Your answer should be exactly the lines from the one that contains "(522, 758) = (607, 484): red" through the final line of the entries below, and nothing else.

**Records supplied:**
--

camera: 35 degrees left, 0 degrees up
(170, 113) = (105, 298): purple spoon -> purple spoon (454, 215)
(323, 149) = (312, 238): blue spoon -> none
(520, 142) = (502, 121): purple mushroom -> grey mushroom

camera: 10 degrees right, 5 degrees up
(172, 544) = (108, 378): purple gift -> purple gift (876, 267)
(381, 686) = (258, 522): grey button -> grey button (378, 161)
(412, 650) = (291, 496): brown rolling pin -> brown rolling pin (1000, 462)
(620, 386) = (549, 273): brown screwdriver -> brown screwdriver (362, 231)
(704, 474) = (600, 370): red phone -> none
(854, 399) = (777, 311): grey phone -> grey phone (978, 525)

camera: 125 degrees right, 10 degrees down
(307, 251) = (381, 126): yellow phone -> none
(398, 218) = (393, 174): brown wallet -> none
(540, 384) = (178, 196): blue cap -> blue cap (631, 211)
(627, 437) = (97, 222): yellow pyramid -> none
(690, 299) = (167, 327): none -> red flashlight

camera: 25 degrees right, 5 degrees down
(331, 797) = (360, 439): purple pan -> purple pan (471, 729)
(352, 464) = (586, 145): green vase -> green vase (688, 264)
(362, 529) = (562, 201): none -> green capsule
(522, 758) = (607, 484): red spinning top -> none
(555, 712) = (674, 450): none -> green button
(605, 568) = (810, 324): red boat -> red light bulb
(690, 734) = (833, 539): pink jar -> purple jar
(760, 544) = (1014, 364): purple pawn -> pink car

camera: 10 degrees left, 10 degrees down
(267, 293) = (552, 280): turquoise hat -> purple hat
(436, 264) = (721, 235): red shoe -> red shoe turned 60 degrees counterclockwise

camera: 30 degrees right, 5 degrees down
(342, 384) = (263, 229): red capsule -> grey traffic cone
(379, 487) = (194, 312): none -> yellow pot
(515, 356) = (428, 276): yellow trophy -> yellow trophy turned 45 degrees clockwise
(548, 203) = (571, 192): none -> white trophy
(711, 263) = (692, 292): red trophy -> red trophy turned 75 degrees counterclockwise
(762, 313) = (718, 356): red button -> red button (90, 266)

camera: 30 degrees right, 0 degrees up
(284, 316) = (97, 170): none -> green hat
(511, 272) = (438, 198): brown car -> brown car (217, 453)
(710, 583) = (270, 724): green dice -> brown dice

--

**Task response:**
(522, 758) = (607, 484): red spinning top -> none
(555, 712) = (674, 450): none -> green button
(605, 568) = (810, 324): red boat -> red light bulb
(690, 734) = (833, 539): pink jar -> purple jar
(760, 544) = (1014, 364): purple pawn -> pink car

camera: 10 degrees left, 10 degrees down
(267, 293) = (552, 280): turquoise hat -> purple hat
(436, 264) = (721, 235): red shoe -> red shoe turned 60 degrees counterclockwise

camera: 30 degrees right, 5 degrees down
(342, 384) = (263, 229): red capsule -> grey traffic cone
(379, 487) = (194, 312): none -> yellow pot
(515, 356) = (428, 276): yellow trophy -> yellow trophy turned 45 degrees clockwise
(548, 203) = (571, 192): none -> white trophy
(711, 263) = (692, 292): red trophy -> red trophy turned 75 degrees counterclockwise
(762, 313) = (718, 356): red button -> red button (90, 266)

camera: 30 degrees right, 0 degrees up
(284, 316) = (97, 170): none -> green hat
(511, 272) = (438, 198): brown car -> brown car (217, 453)
(710, 583) = (270, 724): green dice -> brown dice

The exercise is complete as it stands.